◆ DATA EXCERPTS:
*** Block opens ***
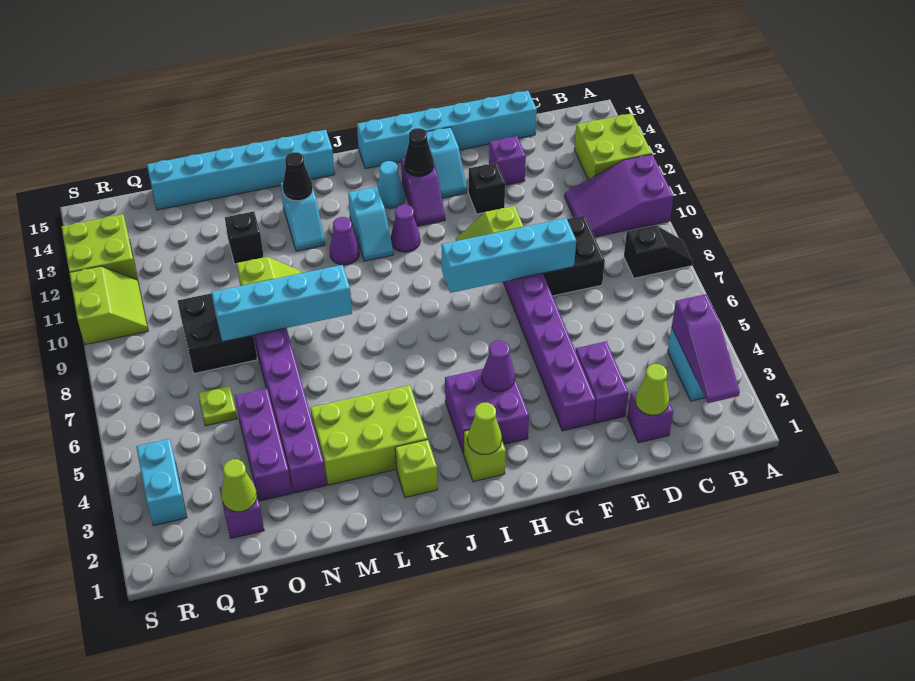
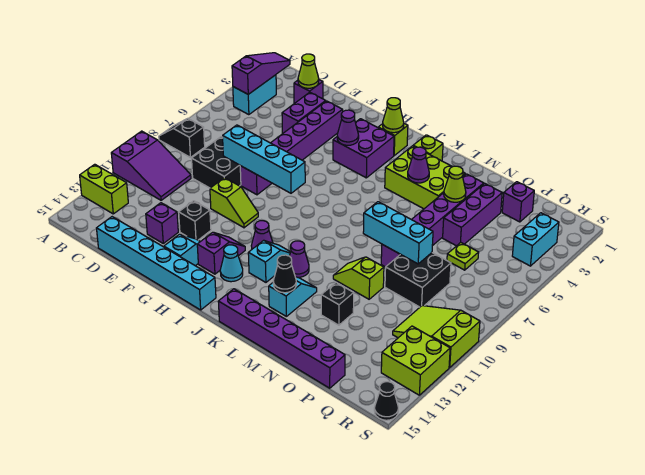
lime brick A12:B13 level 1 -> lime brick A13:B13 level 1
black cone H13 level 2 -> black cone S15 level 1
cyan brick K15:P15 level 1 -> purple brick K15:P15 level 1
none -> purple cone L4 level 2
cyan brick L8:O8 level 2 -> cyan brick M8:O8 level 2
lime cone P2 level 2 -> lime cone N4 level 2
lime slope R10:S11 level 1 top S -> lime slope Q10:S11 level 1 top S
*** Block closes ***
*** Block opens ***
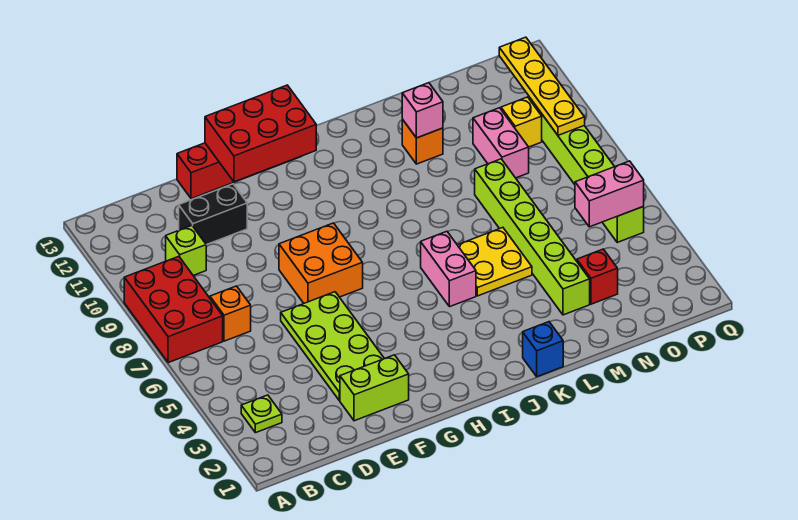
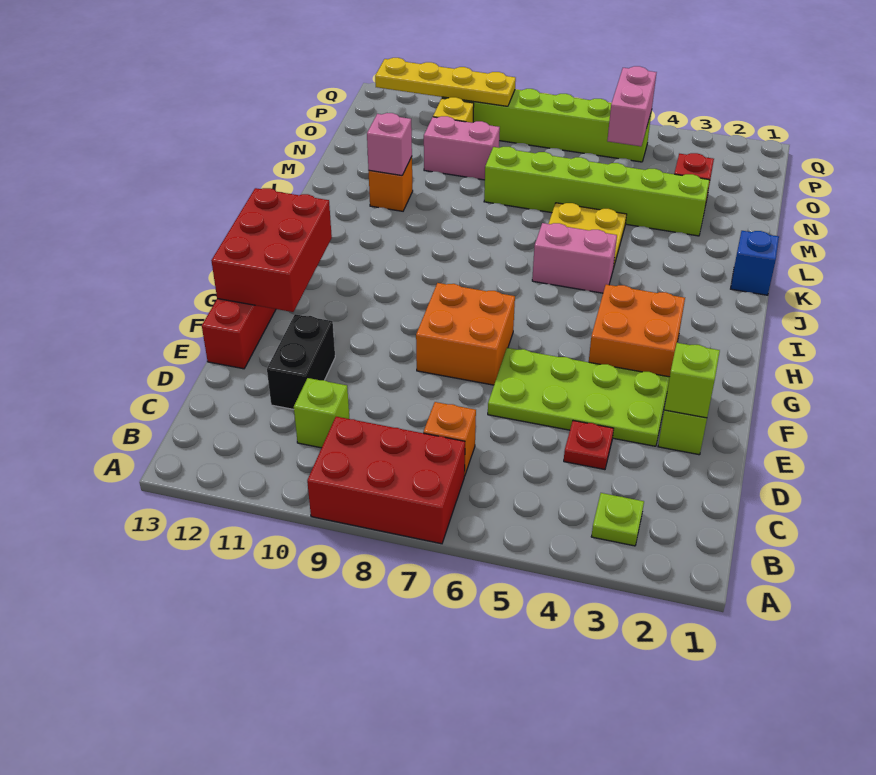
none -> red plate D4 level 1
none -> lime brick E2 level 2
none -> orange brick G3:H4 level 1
*** Block closes ***
◆ THE TASK: Keep both end lines and retype everything in the records above from the line containing "black cone H13" through the line containing "lime slope R10:S11", exactly, with nothing else.

◆ PROBLEM SOLUTION:
black cone H13 level 2 -> black cone S15 level 1
cyan brick K15:P15 level 1 -> purple brick K15:P15 level 1
none -> purple cone L4 level 2
cyan brick L8:O8 level 2 -> cyan brick M8:O8 level 2
lime cone P2 level 2 -> lime cone N4 level 2
lime slope R10:S11 level 1 top S -> lime slope Q10:S11 level 1 top S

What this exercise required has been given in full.